**BRIEF**
If an entry holds a picture, skip the picture but copy everything else exactly.

SUPPLIED DATA Block Start

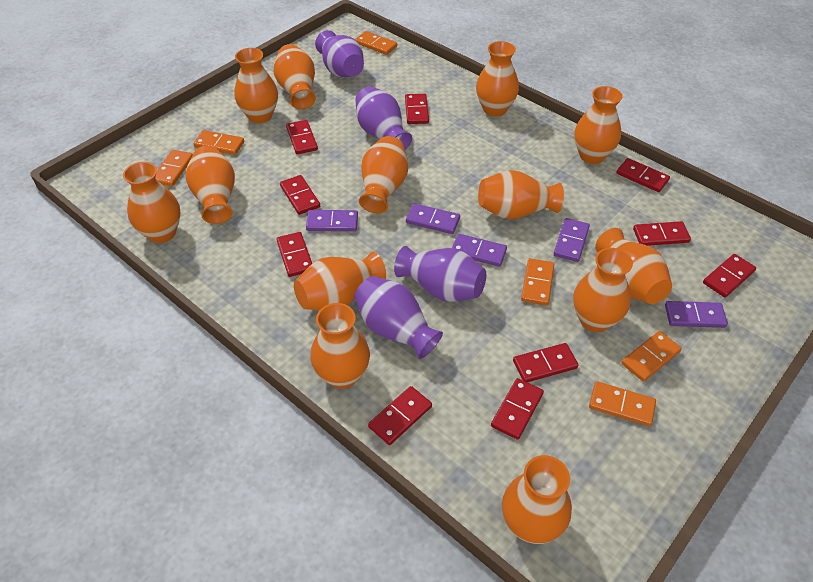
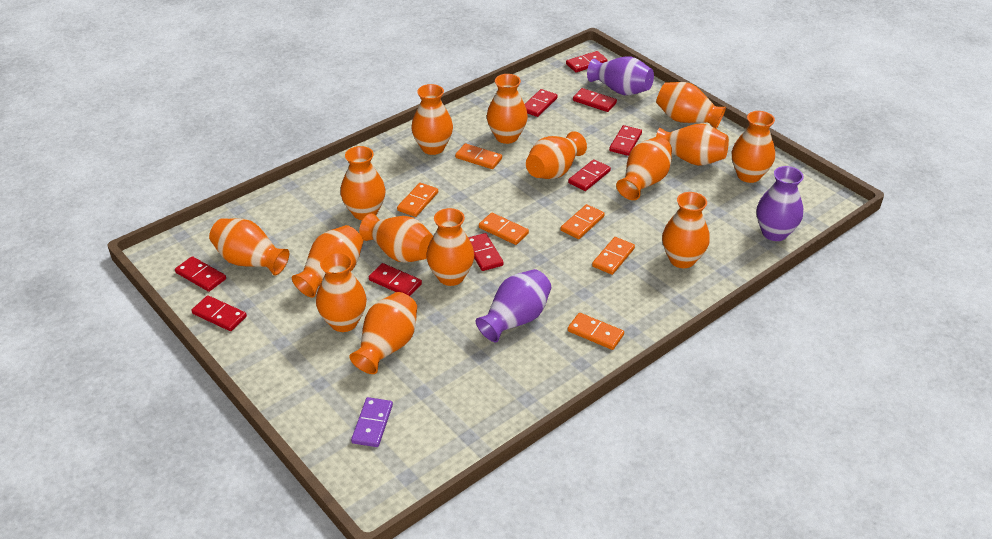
orange vase: 13 -> 15
purple domino: 5 -> 1
purple vase: 4 -> 3
red domino: 10 -> 9

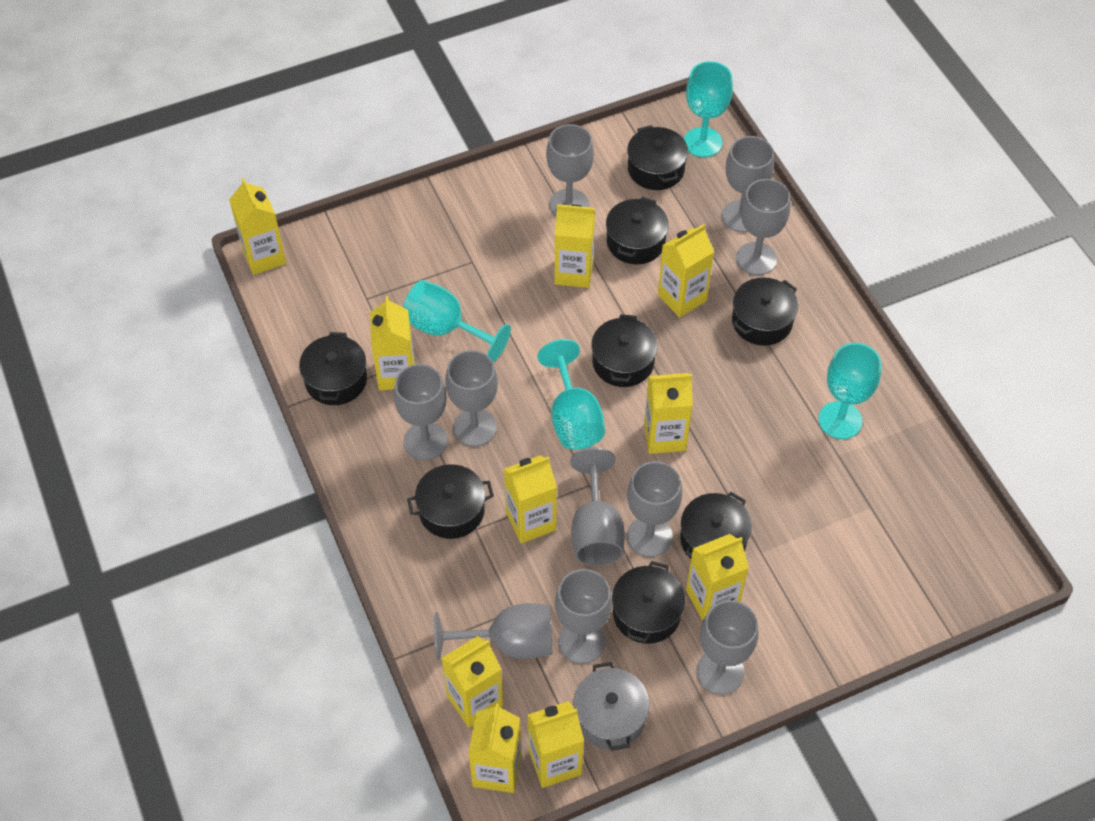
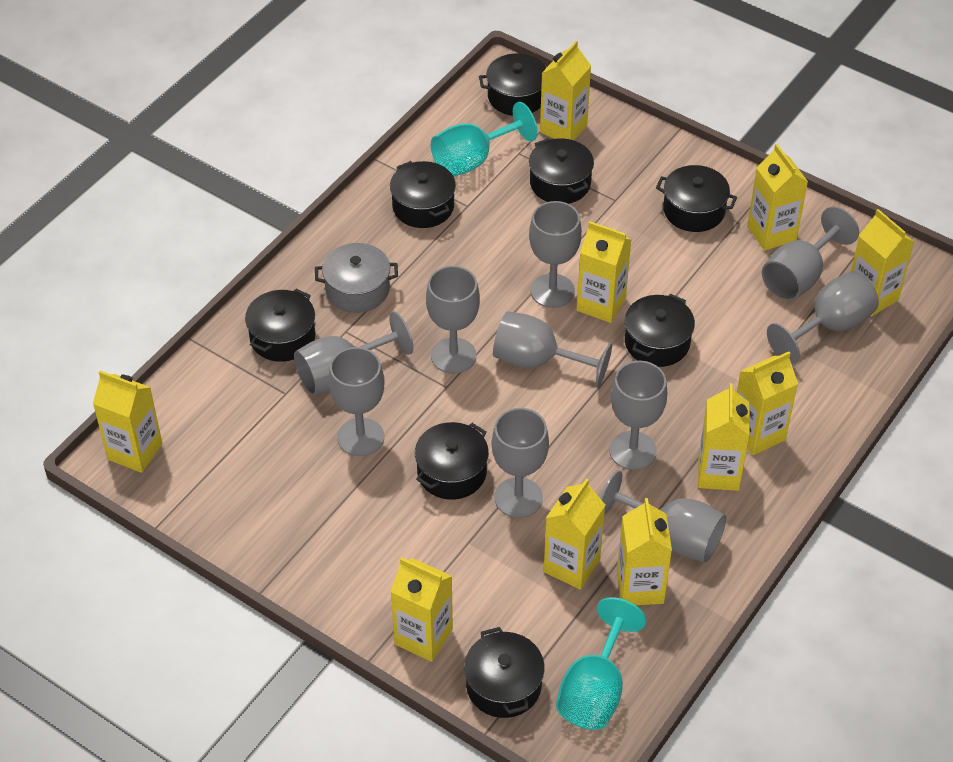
turquoise goblet: 4 -> 2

SUPPLIED DATA Block End

**ANSWER BELOW**
orange vase: 13 -> 15
purple domino: 5 -> 1
purple vase: 4 -> 3
red domino: 10 -> 9

turquoise goblet: 4 -> 2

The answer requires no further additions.